Lines to restate from the data below: from the one containing "HALL pin OUT: 15 -> 6" to the one containing "TOF3: VL53L1X -> VL6180X", both included. Give them again exactly, and only them.

[Data entries]

====

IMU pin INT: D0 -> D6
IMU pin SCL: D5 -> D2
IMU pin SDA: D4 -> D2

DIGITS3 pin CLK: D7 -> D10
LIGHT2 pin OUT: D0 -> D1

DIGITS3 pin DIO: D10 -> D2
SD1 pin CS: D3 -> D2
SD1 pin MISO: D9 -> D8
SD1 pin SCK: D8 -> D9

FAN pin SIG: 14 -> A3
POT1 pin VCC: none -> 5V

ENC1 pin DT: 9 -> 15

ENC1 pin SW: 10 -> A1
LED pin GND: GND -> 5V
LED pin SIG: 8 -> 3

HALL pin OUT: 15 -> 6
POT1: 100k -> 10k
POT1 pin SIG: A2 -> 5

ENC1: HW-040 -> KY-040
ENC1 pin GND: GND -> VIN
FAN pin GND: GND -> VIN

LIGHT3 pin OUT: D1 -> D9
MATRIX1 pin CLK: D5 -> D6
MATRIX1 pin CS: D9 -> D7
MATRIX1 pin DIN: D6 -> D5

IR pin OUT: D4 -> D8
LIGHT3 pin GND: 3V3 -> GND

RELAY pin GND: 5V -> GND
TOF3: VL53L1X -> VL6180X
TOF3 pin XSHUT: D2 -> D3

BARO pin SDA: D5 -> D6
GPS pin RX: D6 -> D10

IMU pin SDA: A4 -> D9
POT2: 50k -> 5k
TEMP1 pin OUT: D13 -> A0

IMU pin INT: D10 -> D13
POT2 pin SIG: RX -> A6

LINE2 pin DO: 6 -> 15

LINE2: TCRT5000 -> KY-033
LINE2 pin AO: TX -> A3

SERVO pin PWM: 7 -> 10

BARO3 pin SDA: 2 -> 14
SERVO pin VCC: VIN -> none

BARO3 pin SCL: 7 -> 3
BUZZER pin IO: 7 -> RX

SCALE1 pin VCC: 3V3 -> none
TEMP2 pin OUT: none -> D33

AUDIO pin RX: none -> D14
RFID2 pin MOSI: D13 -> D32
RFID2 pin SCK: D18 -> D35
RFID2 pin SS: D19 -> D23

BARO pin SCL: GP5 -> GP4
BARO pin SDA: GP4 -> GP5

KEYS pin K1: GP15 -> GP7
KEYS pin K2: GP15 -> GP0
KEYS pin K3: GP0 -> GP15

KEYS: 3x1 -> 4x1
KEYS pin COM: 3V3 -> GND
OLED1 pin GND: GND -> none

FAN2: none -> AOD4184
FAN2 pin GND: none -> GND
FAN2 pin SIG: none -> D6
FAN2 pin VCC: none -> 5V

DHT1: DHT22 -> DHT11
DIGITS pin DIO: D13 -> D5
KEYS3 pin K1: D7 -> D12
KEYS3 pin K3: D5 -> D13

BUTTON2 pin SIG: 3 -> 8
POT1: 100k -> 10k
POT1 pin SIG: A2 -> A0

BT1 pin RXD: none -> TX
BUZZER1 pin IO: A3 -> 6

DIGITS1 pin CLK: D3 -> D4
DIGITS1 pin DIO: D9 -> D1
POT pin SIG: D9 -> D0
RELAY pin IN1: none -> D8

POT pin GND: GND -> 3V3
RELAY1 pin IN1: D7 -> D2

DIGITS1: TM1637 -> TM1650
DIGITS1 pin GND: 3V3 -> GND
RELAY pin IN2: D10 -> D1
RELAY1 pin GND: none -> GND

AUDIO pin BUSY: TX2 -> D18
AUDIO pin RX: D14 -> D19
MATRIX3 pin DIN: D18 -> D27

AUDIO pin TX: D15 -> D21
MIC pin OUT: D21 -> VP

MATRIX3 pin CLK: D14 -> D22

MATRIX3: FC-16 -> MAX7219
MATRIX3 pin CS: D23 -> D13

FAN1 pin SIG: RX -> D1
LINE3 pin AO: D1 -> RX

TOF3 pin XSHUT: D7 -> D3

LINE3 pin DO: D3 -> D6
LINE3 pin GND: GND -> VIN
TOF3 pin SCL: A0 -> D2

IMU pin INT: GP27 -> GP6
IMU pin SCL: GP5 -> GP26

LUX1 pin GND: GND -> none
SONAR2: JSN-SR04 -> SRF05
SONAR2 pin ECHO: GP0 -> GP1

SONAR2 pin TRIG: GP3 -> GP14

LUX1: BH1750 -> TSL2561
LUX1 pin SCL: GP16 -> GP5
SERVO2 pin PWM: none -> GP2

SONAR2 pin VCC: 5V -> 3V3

====

* FINISHED EXERCISE
HALL pin OUT: 15 -> 6
POT1: 100k -> 10k
POT1 pin SIG: A2 -> 5

ENC1: HW-040 -> KY-040
ENC1 pin GND: GND -> VIN
FAN pin GND: GND -> VIN

LIGHT3 pin OUT: D1 -> D9
MATRIX1 pin CLK: D5 -> D6
MATRIX1 pin CS: D9 -> D7
MATRIX1 pin DIN: D6 -> D5

IR pin OUT: D4 -> D8
LIGHT3 pin GND: 3V3 -> GND

RELAY pin GND: 5V -> GND
TOF3: VL53L1X -> VL6180X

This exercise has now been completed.